* **To do**: Go through the listing and repeat each entry exactly, but include no pictures.

* **Input**:
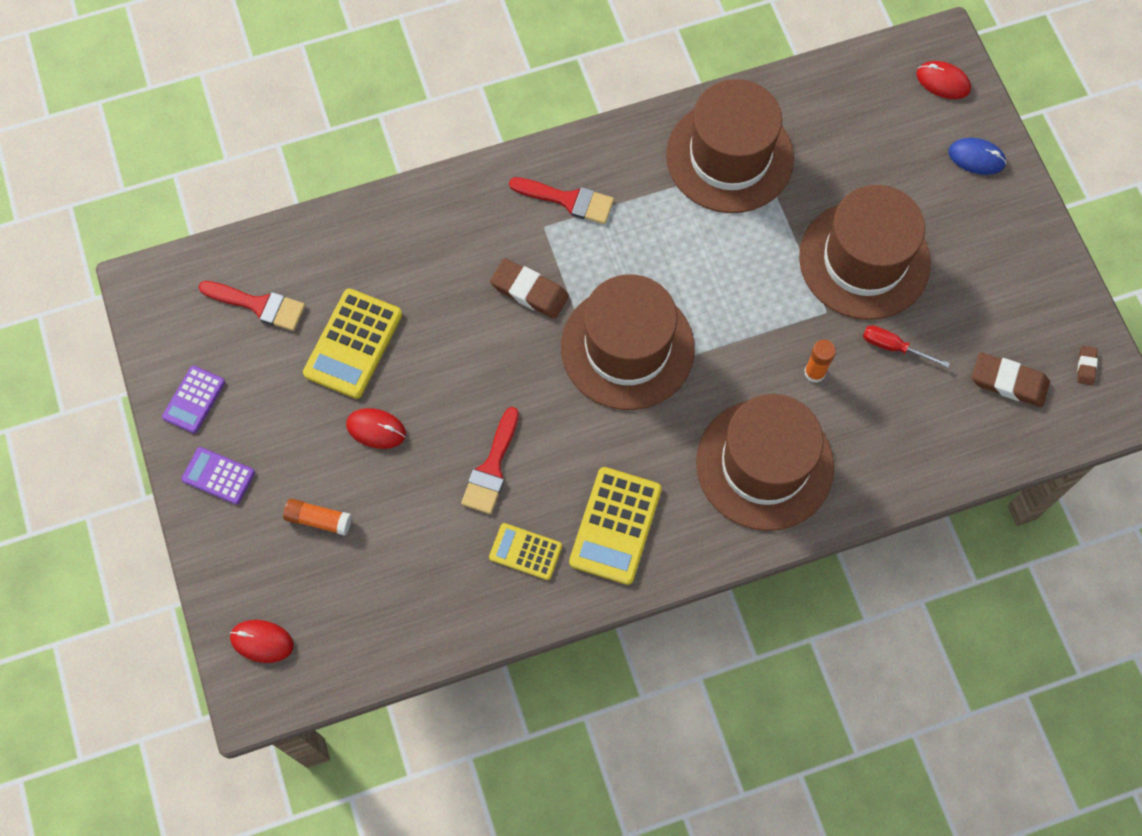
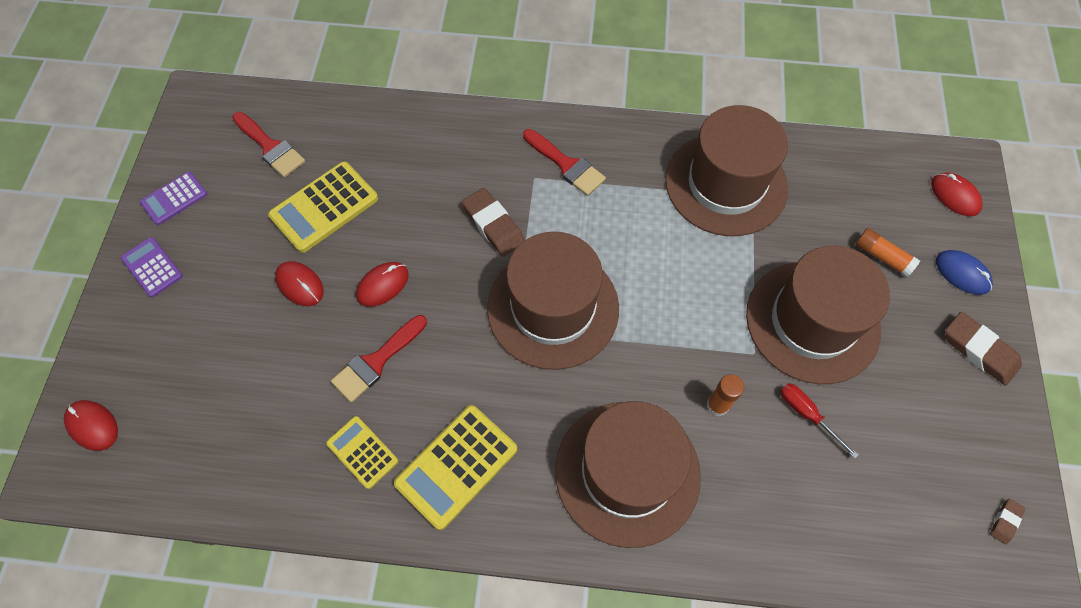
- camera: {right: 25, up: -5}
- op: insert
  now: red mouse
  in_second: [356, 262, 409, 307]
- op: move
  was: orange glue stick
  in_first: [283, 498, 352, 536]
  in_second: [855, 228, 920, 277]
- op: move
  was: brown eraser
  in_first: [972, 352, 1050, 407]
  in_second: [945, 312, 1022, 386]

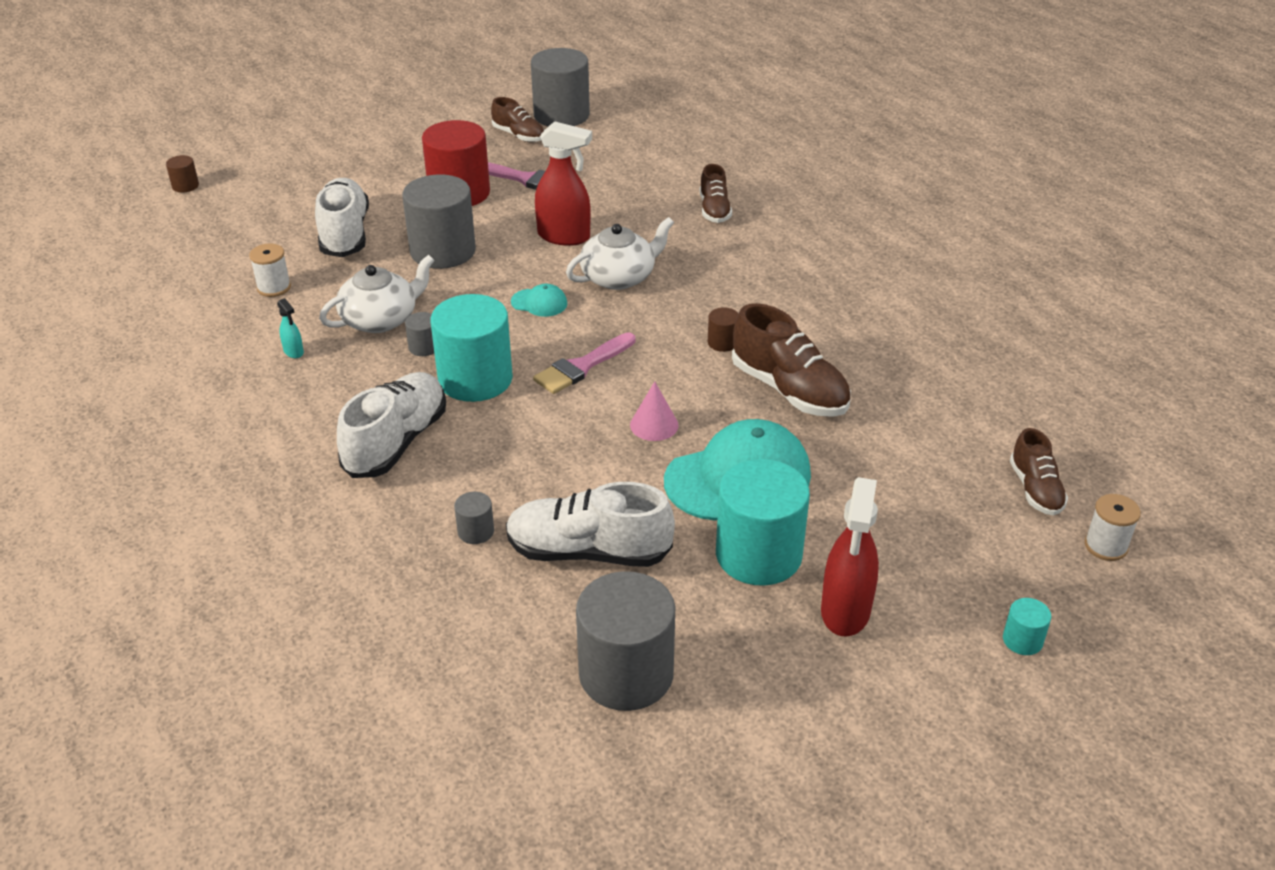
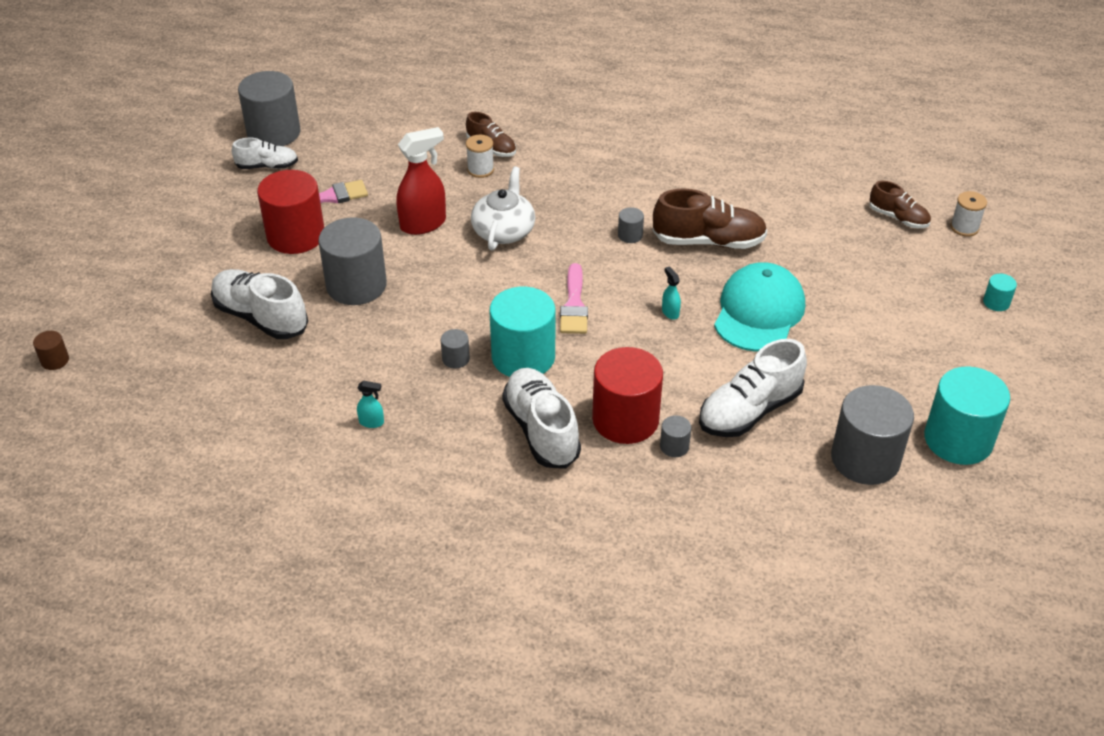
- camera: {right: -45, up: 5}
- op: delete
  was: white teapot
  in_first: [319, 255, 435, 333]
- op: delete
  was: turquoise cap
  in_first: [511, 284, 567, 317]
- op: delete
  was: red spray bottle
  in_first: [821, 477, 879, 636]
- op: insert
  now: red cylinder
  in_second: [592, 347, 663, 444]
- op: move
  was: white spool
  in_first: [249, 244, 291, 297]
  in_second: [466, 135, 494, 178]
- op: move
  was: turquoise cylinder
  in_first: [716, 459, 810, 586]
  in_second: [924, 366, 1010, 465]
- op: replace
  was: pink cone
  now: turquoise spray bottle
  in_first: [630, 381, 679, 441]
  in_second: [662, 266, 681, 320]
- op: recolor
  was: brown shoe
  now: white shoe
  in_first: [491, 97, 544, 142]
  in_second: [232, 138, 298, 169]
- op: recolor
  was: brown cylinder
  now: grey cylinder
  in_first: [708, 307, 739, 352]
  in_second: [618, 207, 644, 243]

* **Solution to the exercise**:
- camera: {right: 25, up: -5}
- op: insert
  now: red mouse
  in_second: [356, 262, 409, 307]
- op: move
  was: orange glue stick
  in_first: [283, 498, 352, 536]
  in_second: [855, 228, 920, 277]
- op: move
  was: brown eraser
  in_first: [972, 352, 1050, 407]
  in_second: [945, 312, 1022, 386]

- camera: {right: -45, up: 5}
- op: delete
  was: white teapot
  in_first: [319, 255, 435, 333]
- op: delete
  was: turquoise cap
  in_first: [511, 284, 567, 317]
- op: delete
  was: red spray bottle
  in_first: [821, 477, 879, 636]
- op: insert
  now: red cylinder
  in_second: [592, 347, 663, 444]
- op: move
  was: white spool
  in_first: [249, 244, 291, 297]
  in_second: [466, 135, 494, 178]
- op: move
  was: turquoise cylinder
  in_first: [716, 459, 810, 586]
  in_second: [924, 366, 1010, 465]
- op: replace
  was: pink cone
  now: turquoise spray bottle
  in_first: [630, 381, 679, 441]
  in_second: [662, 266, 681, 320]
- op: recolor
  was: brown shoe
  now: white shoe
  in_first: [491, 97, 544, 142]
  in_second: [232, 138, 298, 169]
- op: recolor
  was: brown cylinder
  now: grey cylinder
  in_first: [708, 307, 739, 352]
  in_second: [618, 207, 644, 243]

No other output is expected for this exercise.